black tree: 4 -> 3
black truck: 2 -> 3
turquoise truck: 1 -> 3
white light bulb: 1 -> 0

==

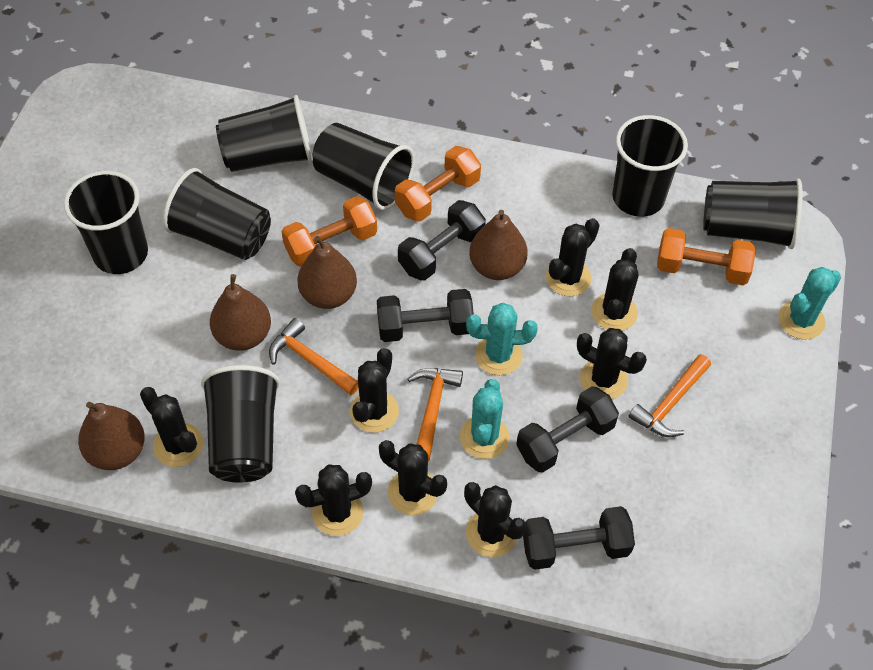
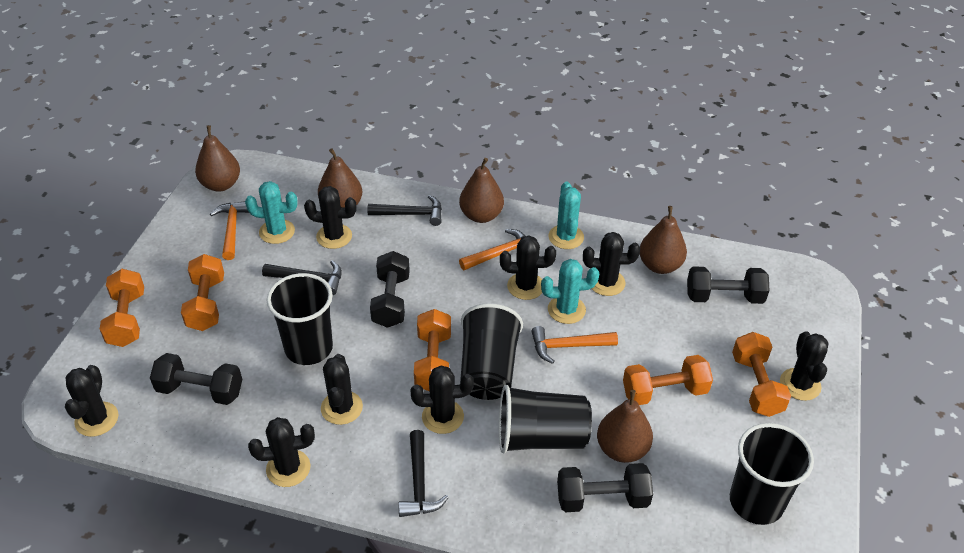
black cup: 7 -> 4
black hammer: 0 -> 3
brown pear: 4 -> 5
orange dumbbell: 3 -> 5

_TASK TO CARRY OUT_: Wherever the line holding "black tree: 4 -> 3" falls in the entries above, copy exactly from it through the line holding "white light bulb: 1 -> 0", inclusive, and add nothing.

_TASK SOLUTION_:
black tree: 4 -> 3
black truck: 2 -> 3
turquoise truck: 1 -> 3
white light bulb: 1 -> 0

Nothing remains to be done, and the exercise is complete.